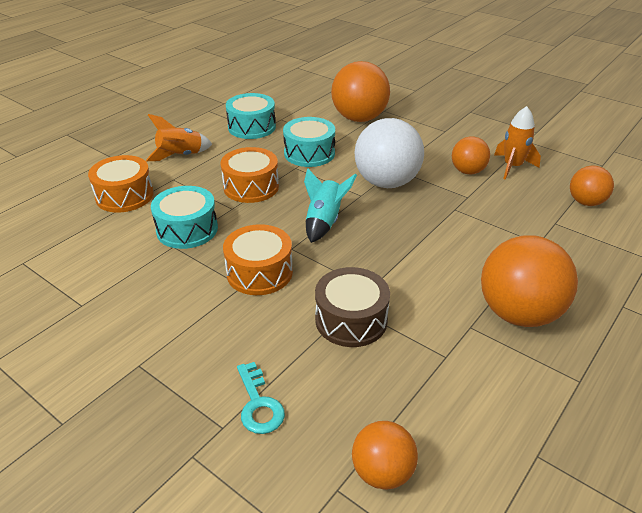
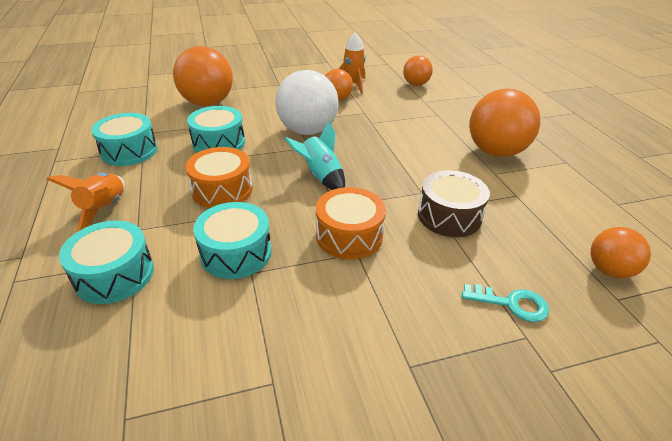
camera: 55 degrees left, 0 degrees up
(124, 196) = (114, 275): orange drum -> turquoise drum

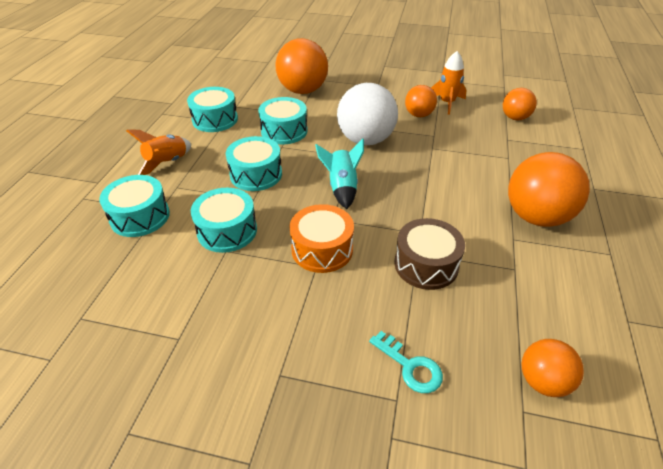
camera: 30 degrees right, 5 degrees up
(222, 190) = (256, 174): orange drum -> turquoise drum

——————————

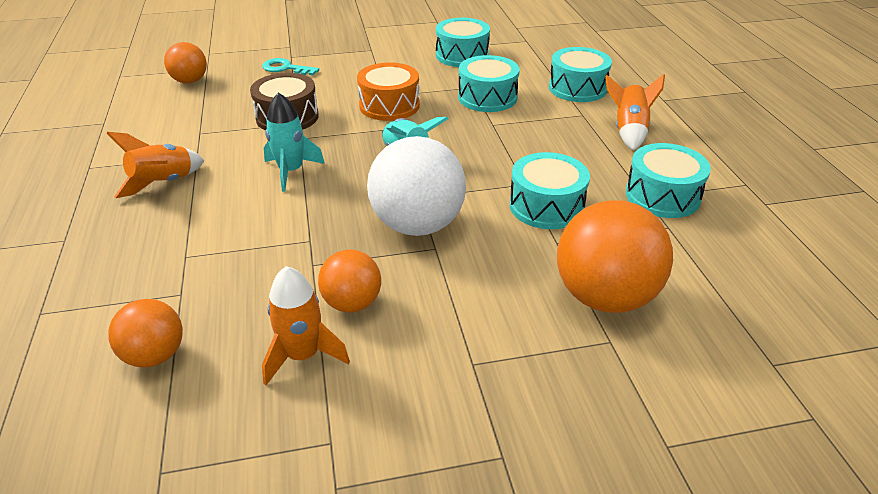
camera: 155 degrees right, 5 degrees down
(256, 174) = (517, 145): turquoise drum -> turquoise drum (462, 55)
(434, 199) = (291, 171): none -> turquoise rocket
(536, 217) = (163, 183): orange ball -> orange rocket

——————————

The line above containing "camera: 30 degrees right, 5 degrees up", the line containing "(222, 190) = (256, 174): orange", and every line between them are to be transcribed exactly; no other line is wanted.

# Task response:
camera: 30 degrees right, 5 degrees up
(222, 190) = (256, 174): orange drum -> turquoise drum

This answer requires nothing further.